:: EXERCISE INSTRUCTIONS ::
What you should end up with is an exact copy of the lines from the one holding "- → pencil eraser/cobalt (no. 2 from left)" through the last line of the entries below, both included, and nothing else; leave every picture out.

[GIVEN DATA — start]

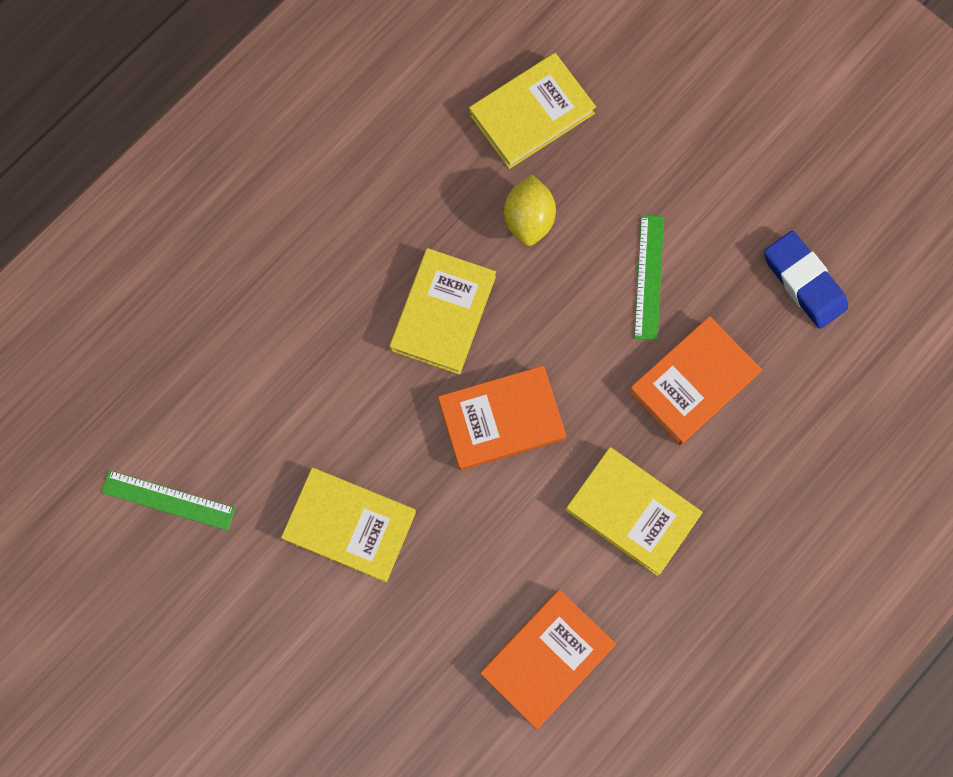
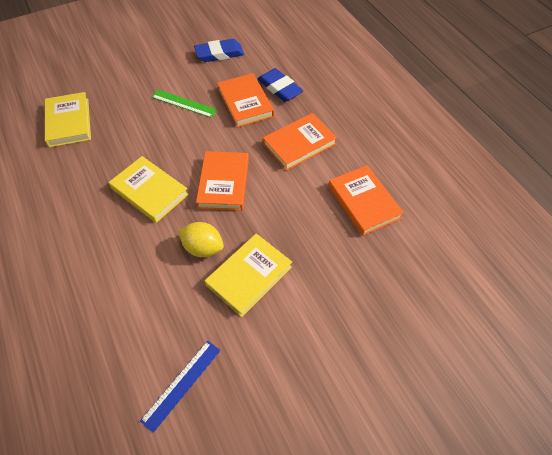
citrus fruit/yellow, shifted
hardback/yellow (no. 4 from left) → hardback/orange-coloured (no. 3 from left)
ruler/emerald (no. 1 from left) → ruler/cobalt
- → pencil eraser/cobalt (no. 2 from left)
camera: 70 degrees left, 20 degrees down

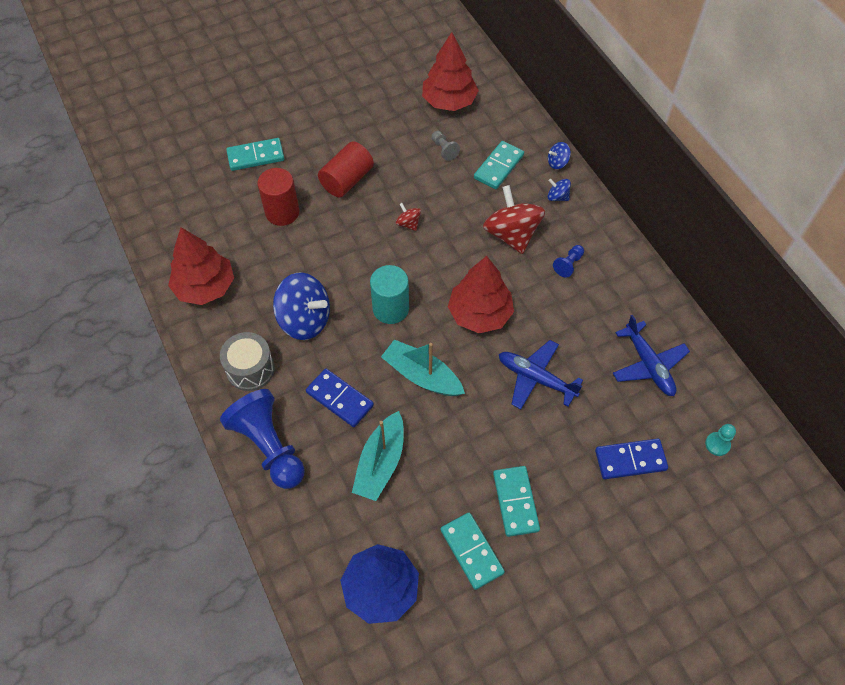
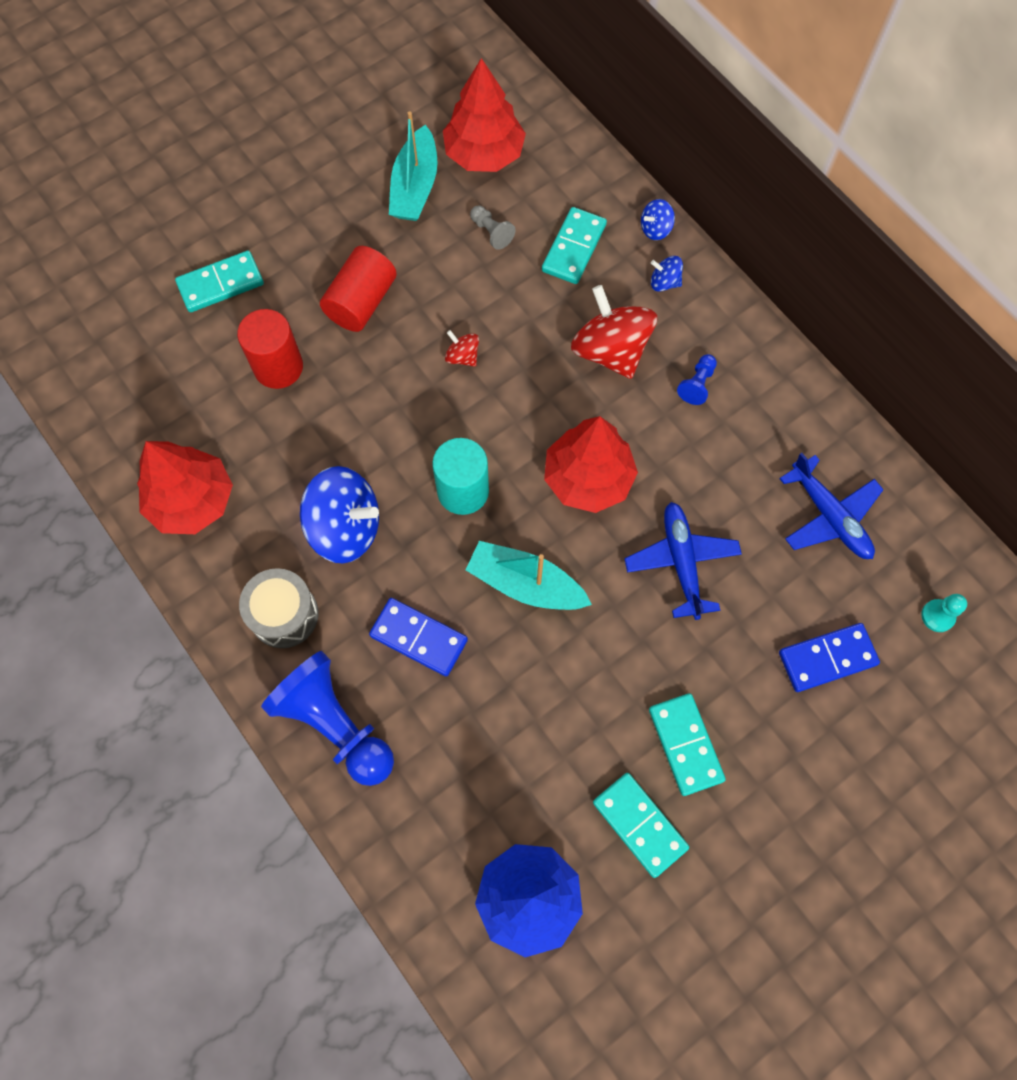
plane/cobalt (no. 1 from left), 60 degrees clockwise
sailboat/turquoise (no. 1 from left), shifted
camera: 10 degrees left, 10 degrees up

[GIVEN DATA — finish]

:: RESPONSE ::
- → pencil eraser/cobalt (no. 2 from left)
camera: 70 degrees left, 20 degrees down

plane/cobalt (no. 1 from left), 60 degrees clockwise
sailboat/turquoise (no. 1 from left), shifted
camera: 10 degrees left, 10 degrees up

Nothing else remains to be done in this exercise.